[[ Given records, beginning ]]

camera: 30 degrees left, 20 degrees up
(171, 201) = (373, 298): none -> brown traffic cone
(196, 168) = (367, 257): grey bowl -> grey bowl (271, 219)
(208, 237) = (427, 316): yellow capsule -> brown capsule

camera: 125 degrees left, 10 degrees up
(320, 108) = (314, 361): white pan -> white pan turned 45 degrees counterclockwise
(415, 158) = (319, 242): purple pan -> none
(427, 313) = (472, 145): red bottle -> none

[[ Given records, end ]]
[[ Given records, beginning ]]

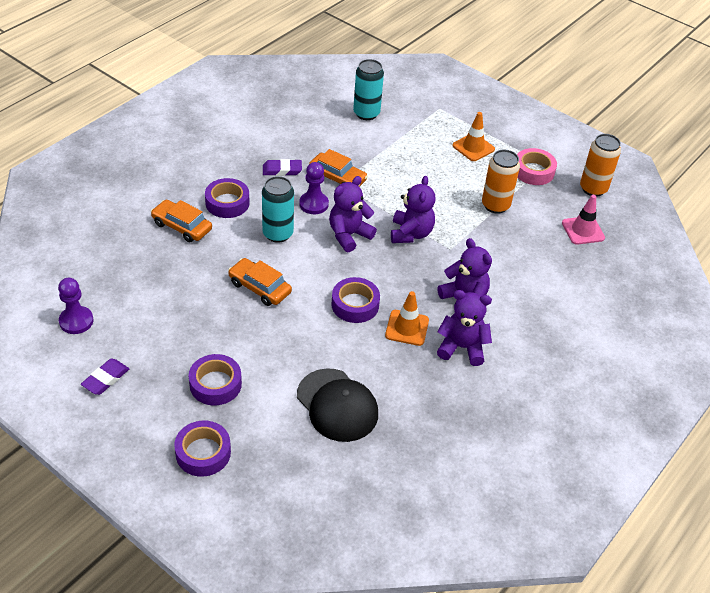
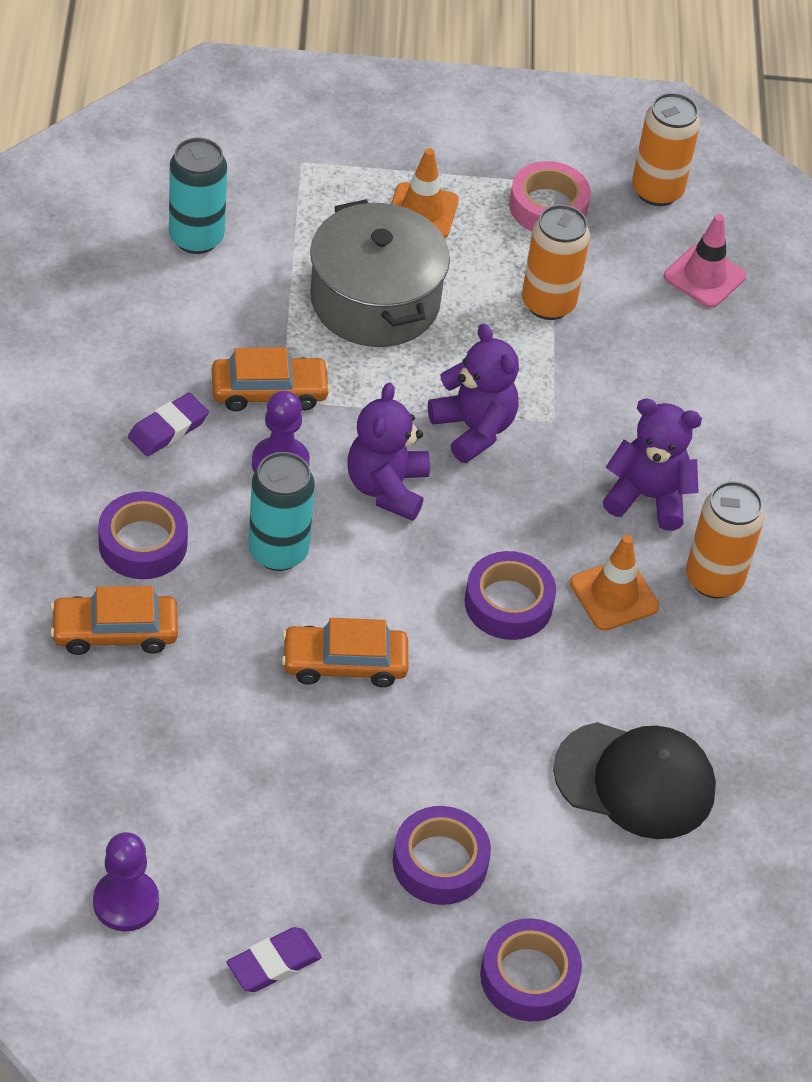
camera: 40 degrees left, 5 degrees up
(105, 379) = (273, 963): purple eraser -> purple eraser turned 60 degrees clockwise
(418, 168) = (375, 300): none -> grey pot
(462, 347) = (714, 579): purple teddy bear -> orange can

[[ Given records, end ]]

§ **Action item**: Copy the records above exactly, beginning at the line that contains "camera: 30 degrees left, 20 degrees up" and stopping after the line that contains "(427, 313) = (472, 145): red bottle -> none".

§ **The completed task**:
camera: 30 degrees left, 20 degrees up
(171, 201) = (373, 298): none -> brown traffic cone
(196, 168) = (367, 257): grey bowl -> grey bowl (271, 219)
(208, 237) = (427, 316): yellow capsule -> brown capsule

camera: 125 degrees left, 10 degrees up
(320, 108) = (314, 361): white pan -> white pan turned 45 degrees counterclockwise
(415, 158) = (319, 242): purple pan -> none
(427, 313) = (472, 145): red bottle -> none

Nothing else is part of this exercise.